##### Records supplied

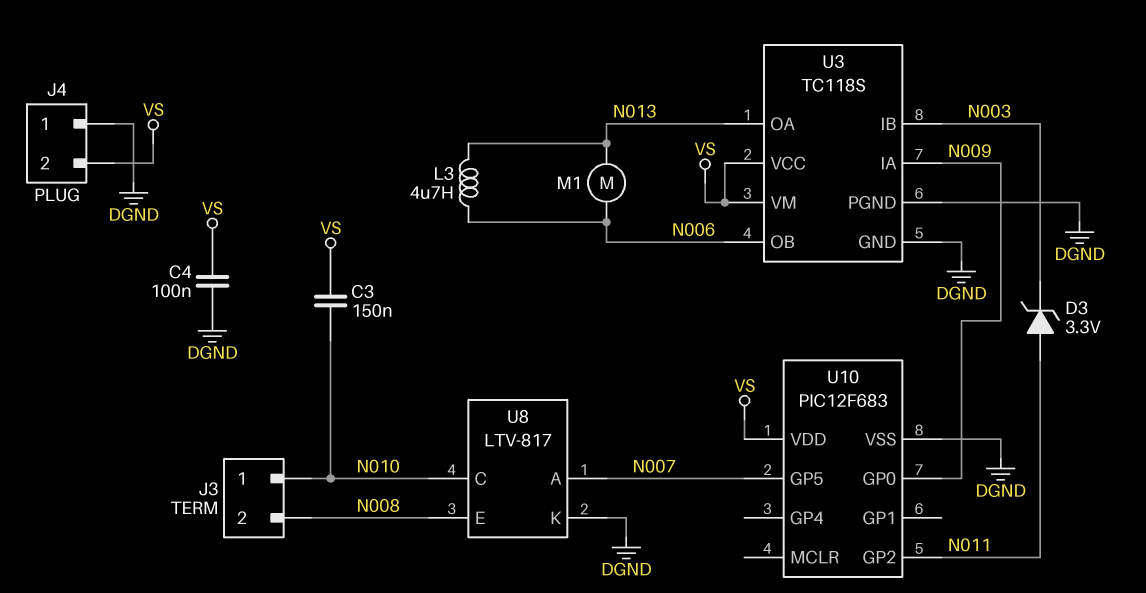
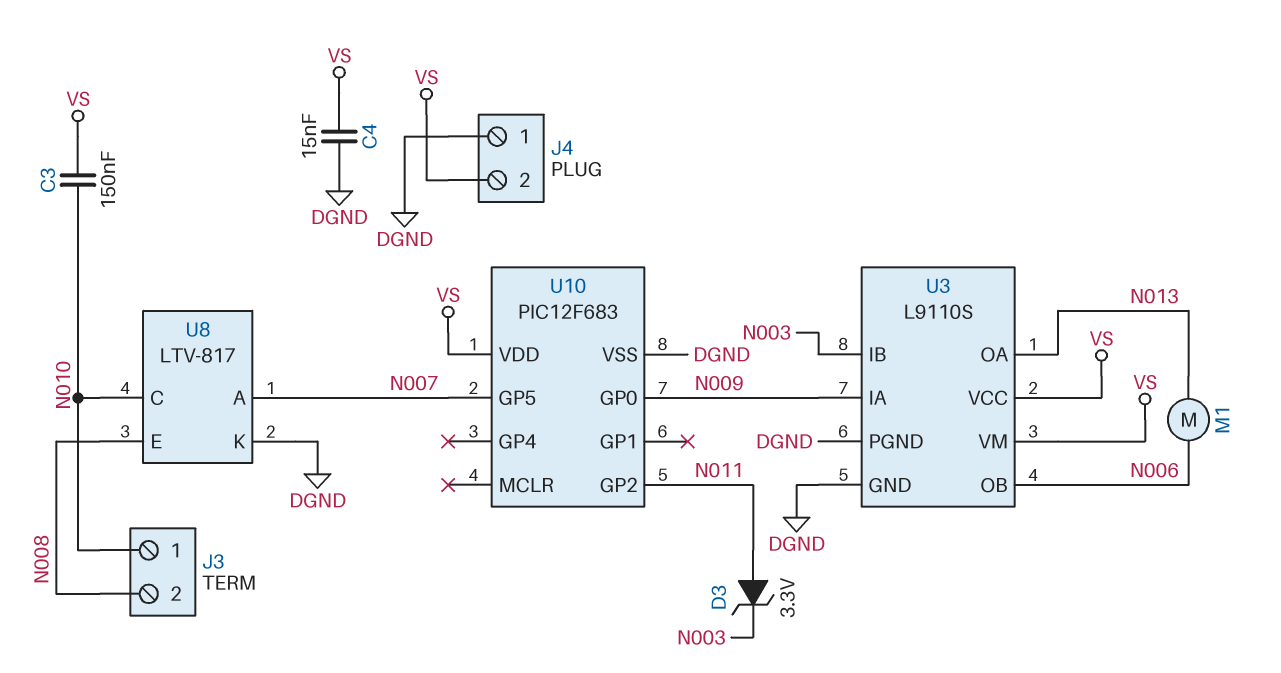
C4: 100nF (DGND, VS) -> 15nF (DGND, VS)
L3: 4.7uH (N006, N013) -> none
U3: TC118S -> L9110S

##########
##### Records supplied

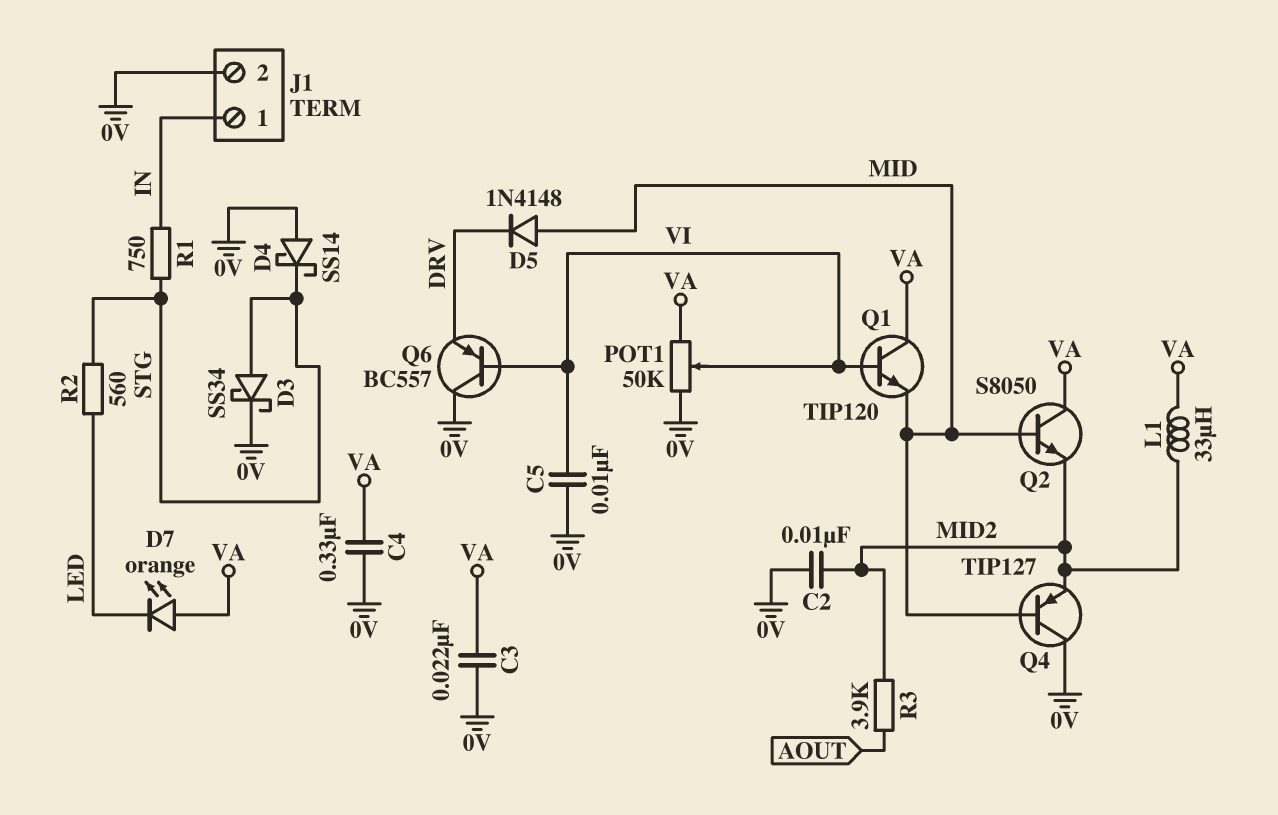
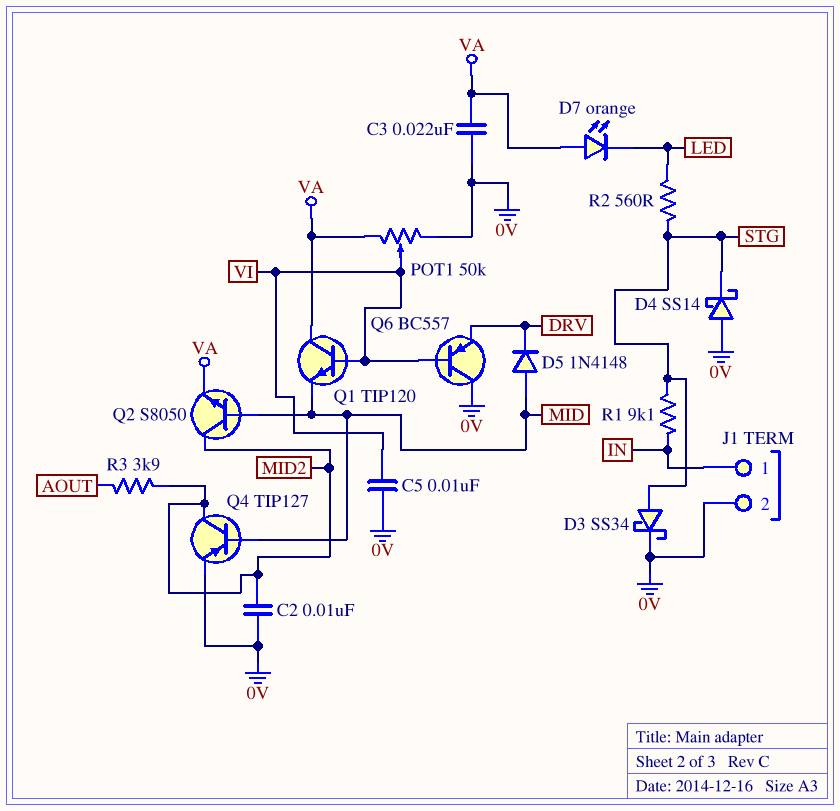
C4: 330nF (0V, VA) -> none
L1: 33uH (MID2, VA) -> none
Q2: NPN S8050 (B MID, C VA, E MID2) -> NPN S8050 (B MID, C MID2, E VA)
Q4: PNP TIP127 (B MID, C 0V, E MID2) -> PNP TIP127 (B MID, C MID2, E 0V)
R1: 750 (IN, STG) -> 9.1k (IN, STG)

##########
##### Records supplied

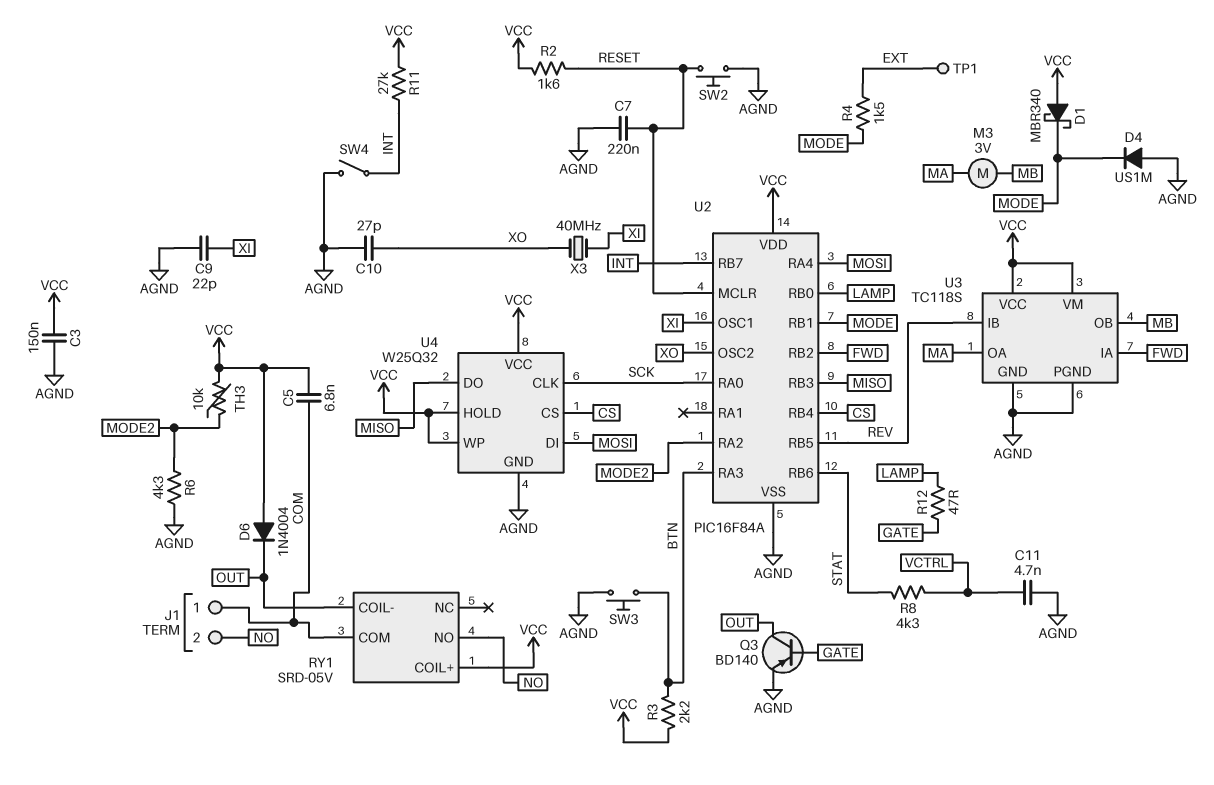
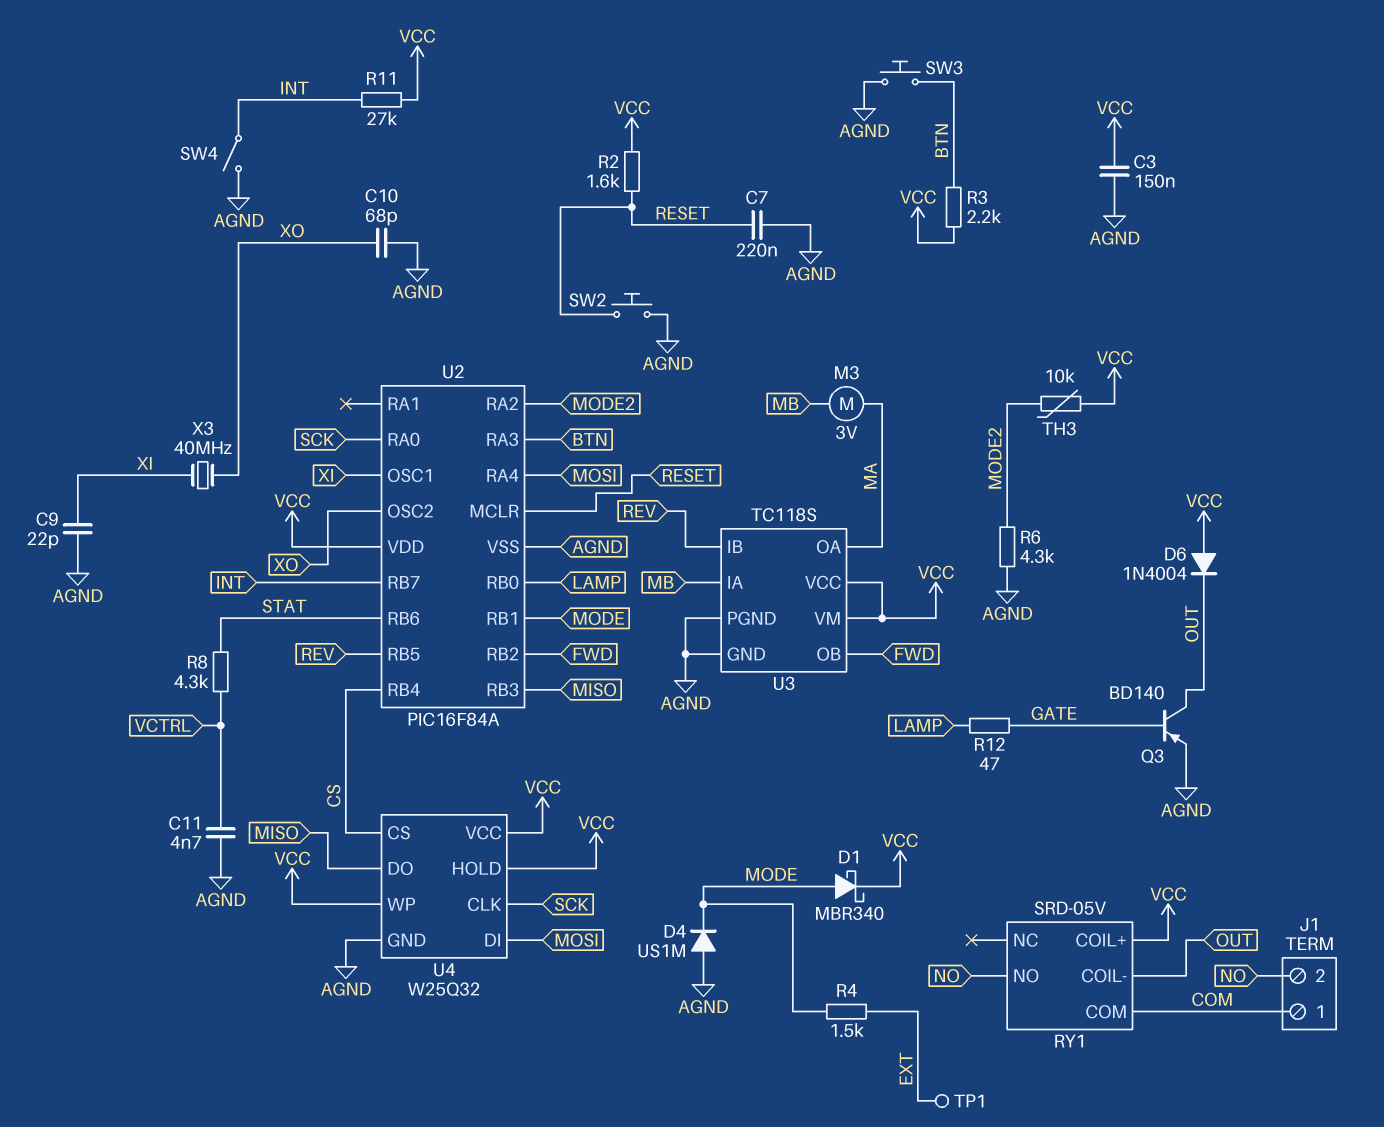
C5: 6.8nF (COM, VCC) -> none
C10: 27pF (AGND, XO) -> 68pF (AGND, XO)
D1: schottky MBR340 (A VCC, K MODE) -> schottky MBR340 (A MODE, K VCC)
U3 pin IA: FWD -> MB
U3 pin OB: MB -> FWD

##########

*Description of the task:* An exact, complete copy of the lines above from the one with "C10: 27pF (AGND, XO) -> 68pF (AGND, XO)" through the one with "U3 pin OB: MB -> FWD" is the whole answer.

*Answer to this problem:*
C10: 27pF (AGND, XO) -> 68pF (AGND, XO)
D1: schottky MBR340 (A VCC, K MODE) -> schottky MBR340 (A MODE, K VCC)
U3 pin IA: FWD -> MB
U3 pin OB: MB -> FWD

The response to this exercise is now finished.